Top of Available records

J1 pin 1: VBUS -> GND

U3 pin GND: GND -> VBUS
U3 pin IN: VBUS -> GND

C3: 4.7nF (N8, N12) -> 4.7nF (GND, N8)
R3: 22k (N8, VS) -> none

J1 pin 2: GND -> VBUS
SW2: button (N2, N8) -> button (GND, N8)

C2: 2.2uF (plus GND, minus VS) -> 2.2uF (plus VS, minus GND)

Bottom of Available records
Top of Available records

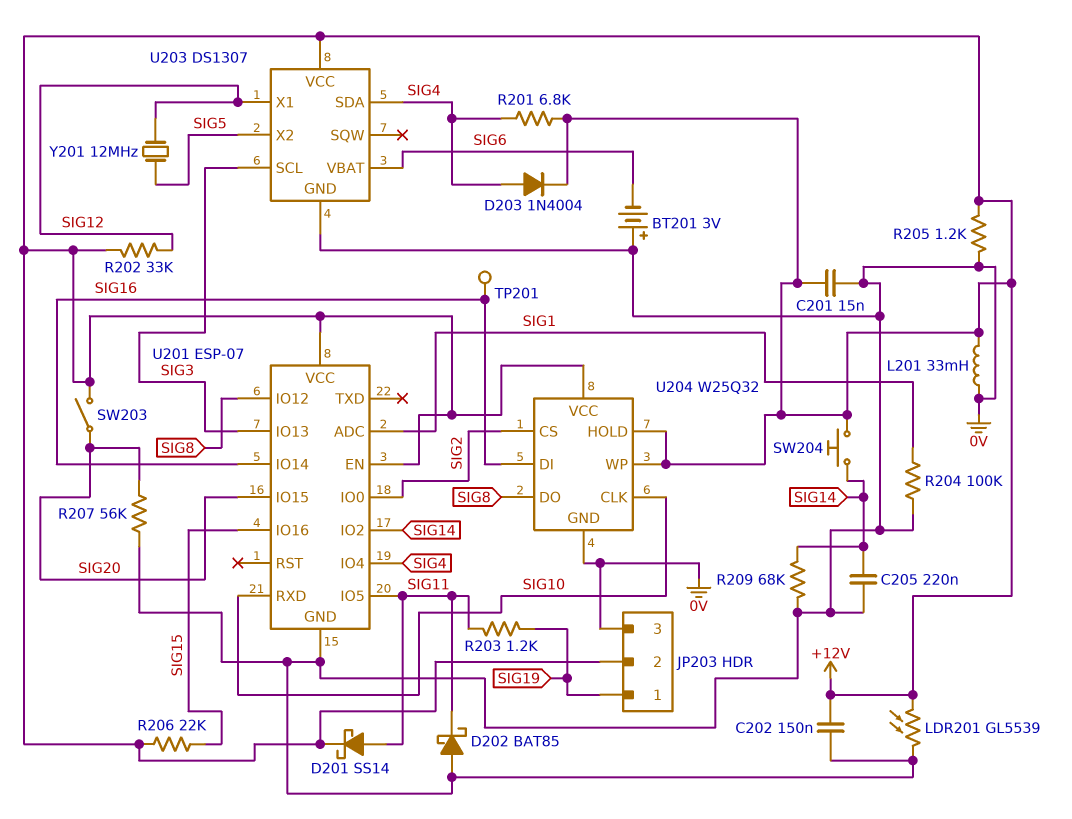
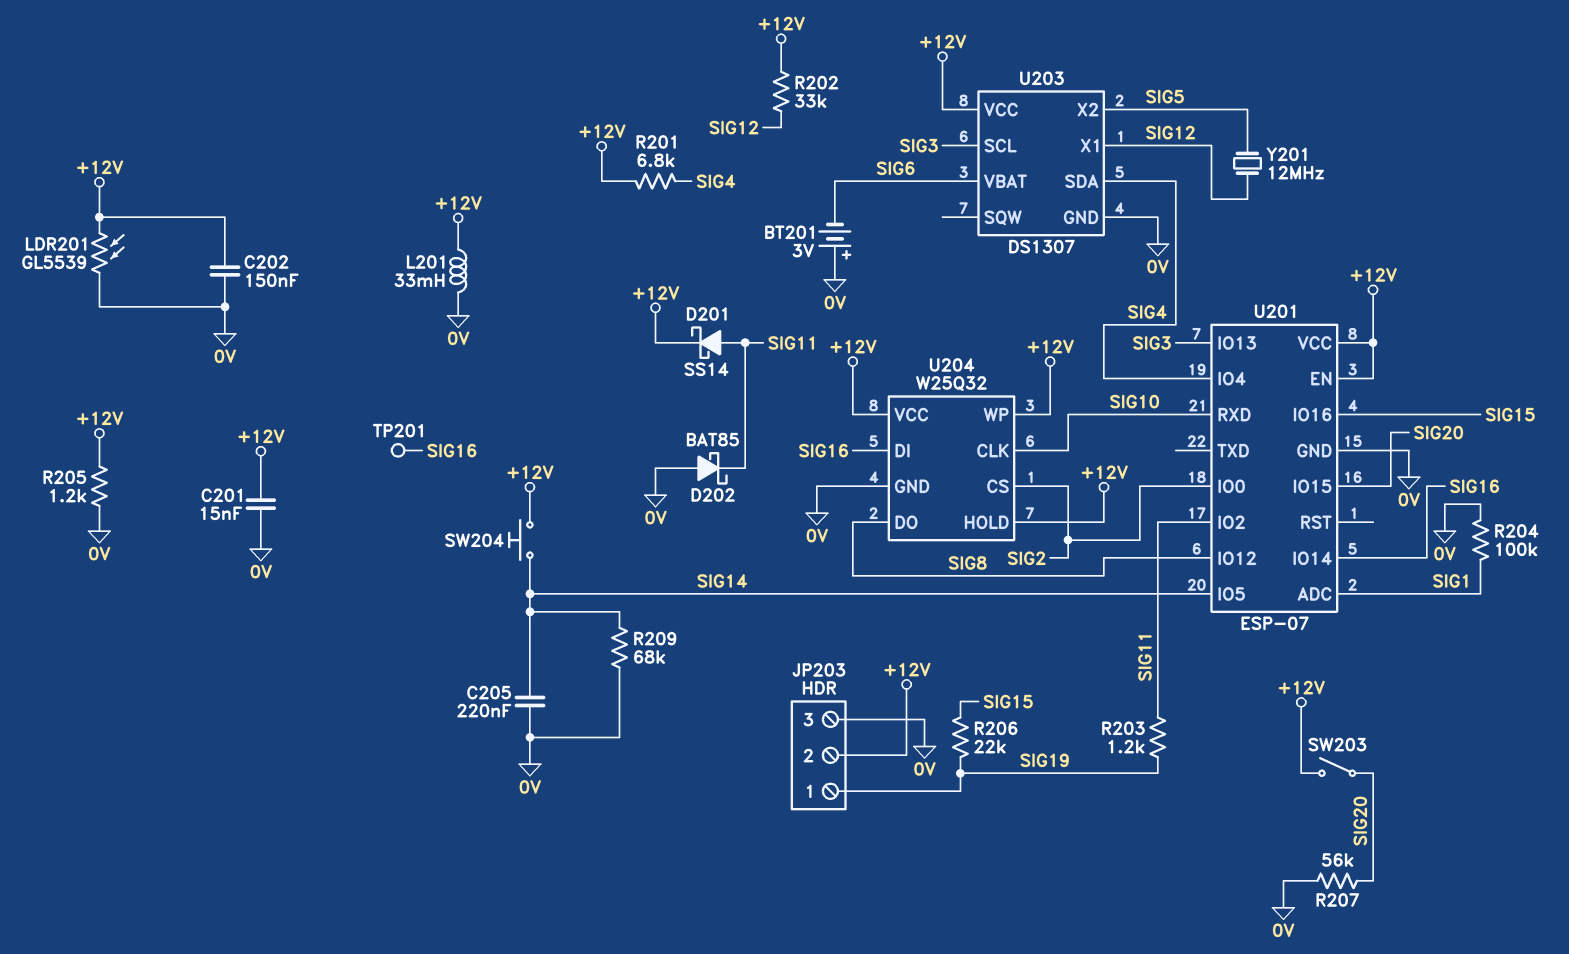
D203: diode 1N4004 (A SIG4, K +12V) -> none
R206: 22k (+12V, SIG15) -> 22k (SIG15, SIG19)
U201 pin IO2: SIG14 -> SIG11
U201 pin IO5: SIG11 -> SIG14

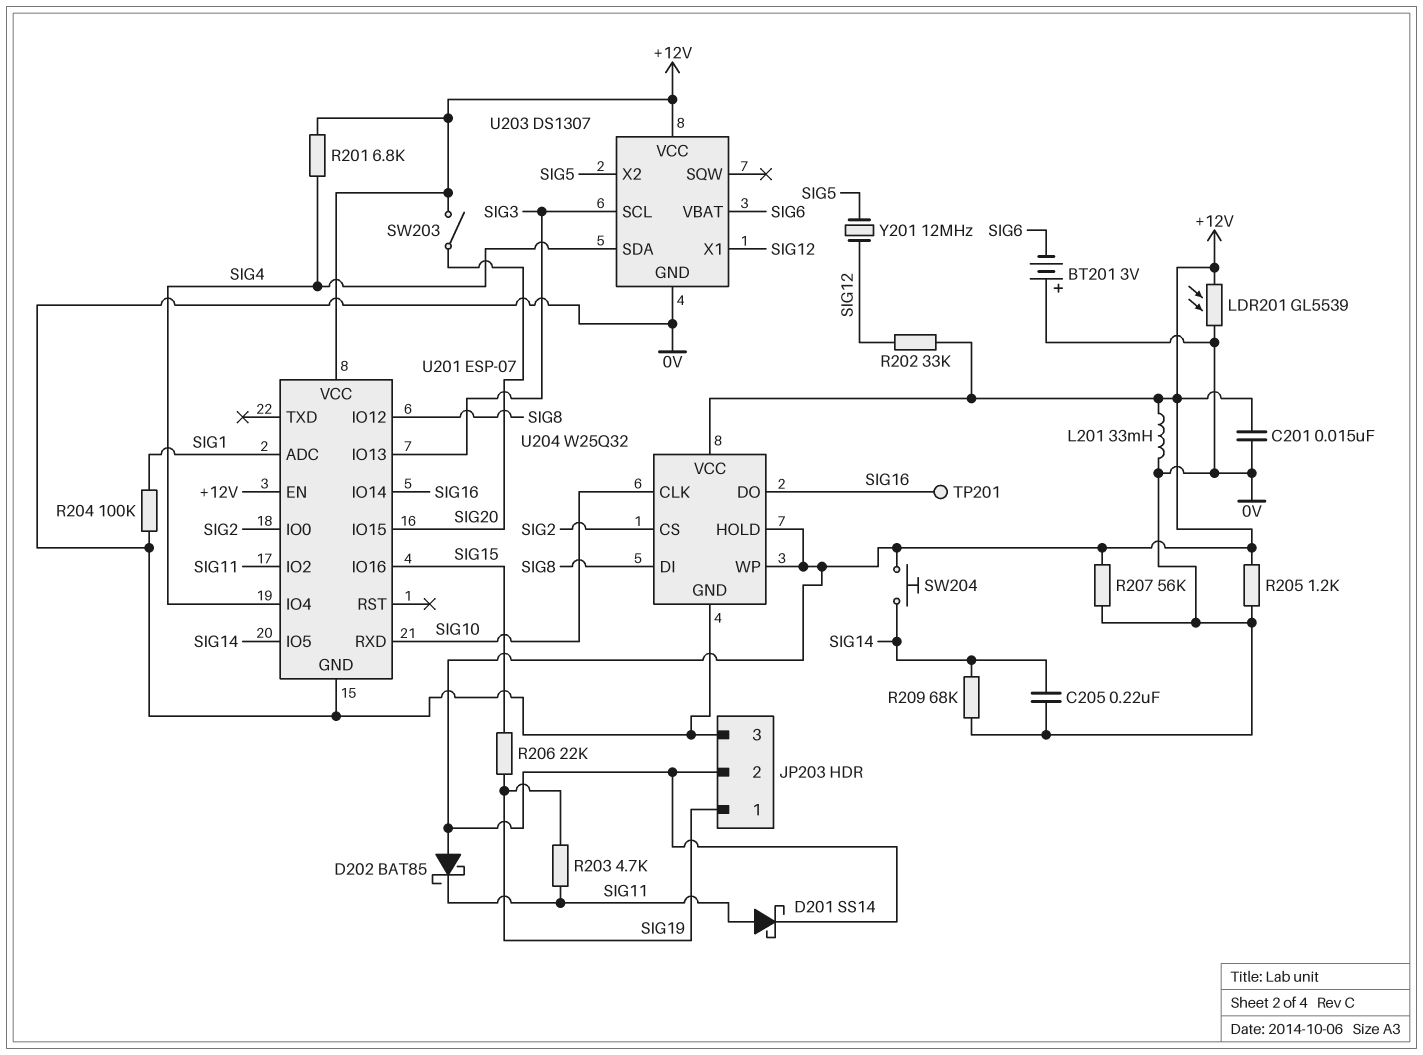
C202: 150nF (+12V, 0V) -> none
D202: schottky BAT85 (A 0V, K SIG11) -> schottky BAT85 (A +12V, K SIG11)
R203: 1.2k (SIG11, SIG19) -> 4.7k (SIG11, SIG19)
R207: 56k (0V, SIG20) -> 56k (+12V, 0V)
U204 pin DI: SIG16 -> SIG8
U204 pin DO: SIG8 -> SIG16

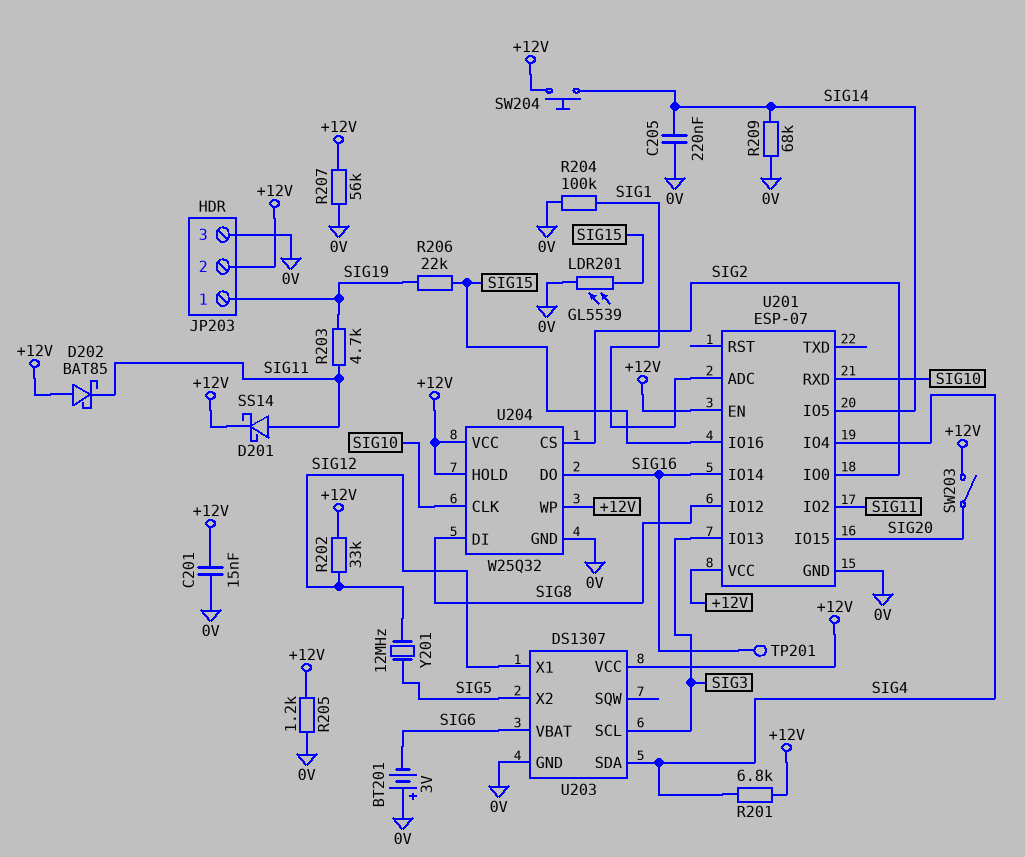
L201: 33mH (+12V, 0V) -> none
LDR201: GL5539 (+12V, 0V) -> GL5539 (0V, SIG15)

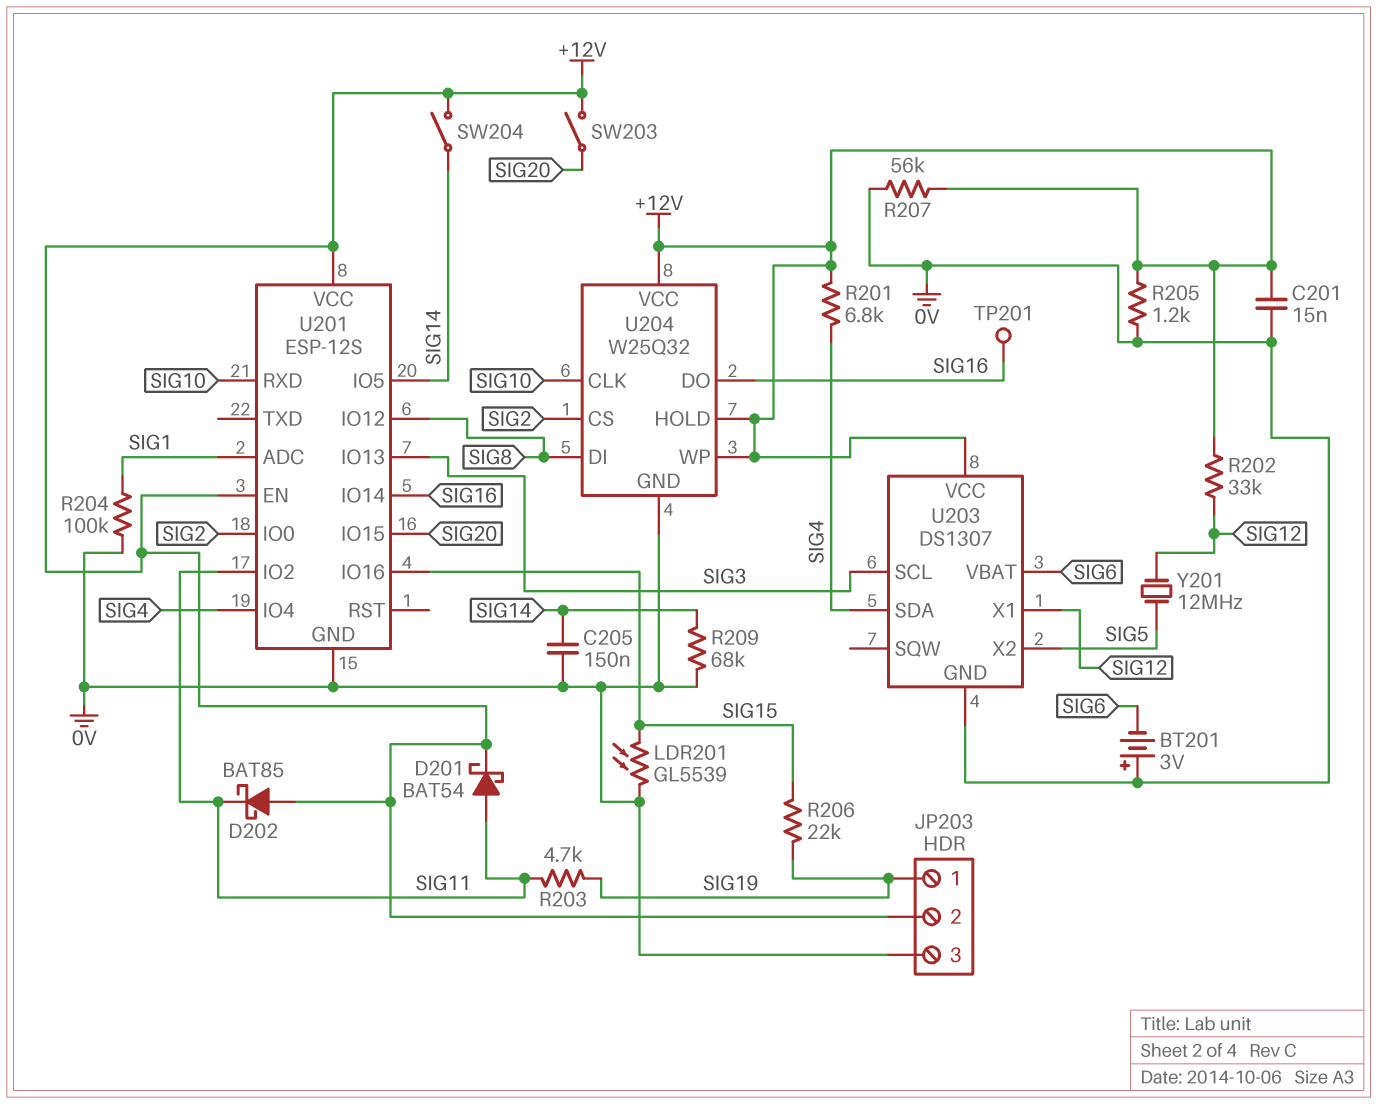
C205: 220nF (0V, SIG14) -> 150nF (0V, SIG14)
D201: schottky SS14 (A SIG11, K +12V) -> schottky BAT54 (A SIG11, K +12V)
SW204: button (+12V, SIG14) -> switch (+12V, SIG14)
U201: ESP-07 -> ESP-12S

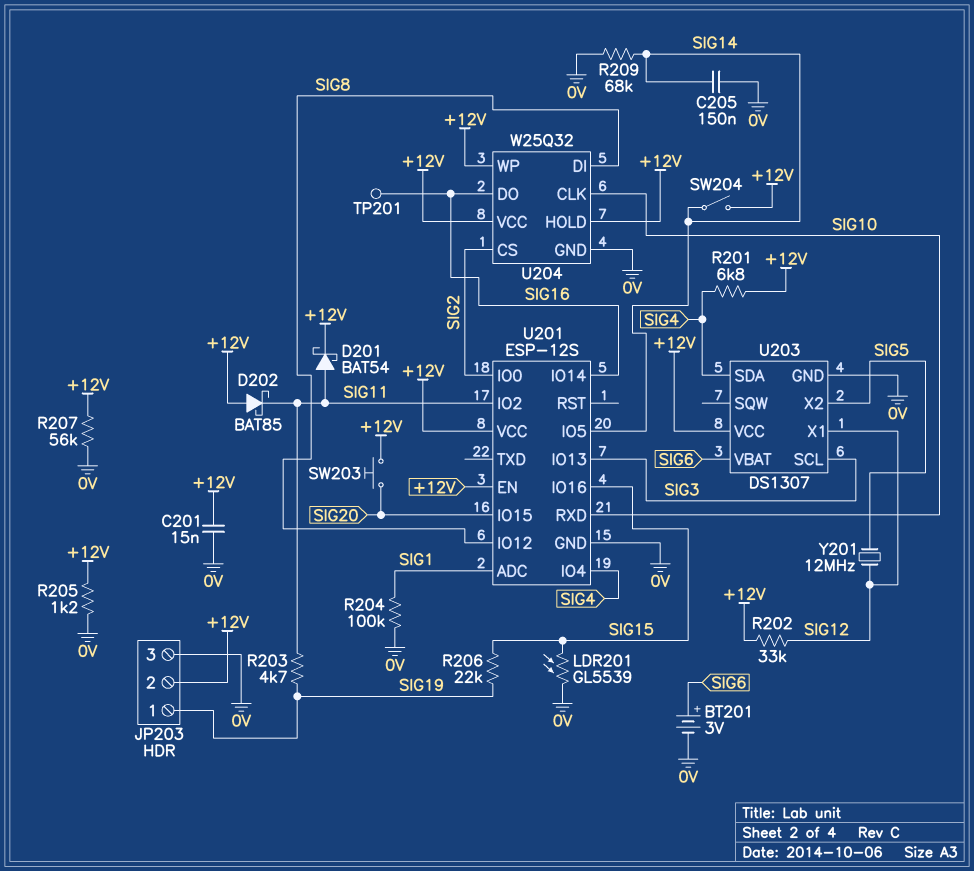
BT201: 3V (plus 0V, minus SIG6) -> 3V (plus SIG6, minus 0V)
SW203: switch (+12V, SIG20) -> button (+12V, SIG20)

Bottom of Available records

Transcribe, exactly and without additions, the lines of the records above, beginning with the line that contains "J1 pin 1: VBUS -> GND" and ending with the line that contains "C2: 2.2uF (plus", both included.

Solution below:
J1 pin 1: VBUS -> GND

U3 pin GND: GND -> VBUS
U3 pin IN: VBUS -> GND

C3: 4.7nF (N8, N12) -> 4.7nF (GND, N8)
R3: 22k (N8, VS) -> none

J1 pin 2: GND -> VBUS
SW2: button (N2, N8) -> button (GND, N8)

C2: 2.2uF (plus GND, minus VS) -> 2.2uF (plus VS, minus GND)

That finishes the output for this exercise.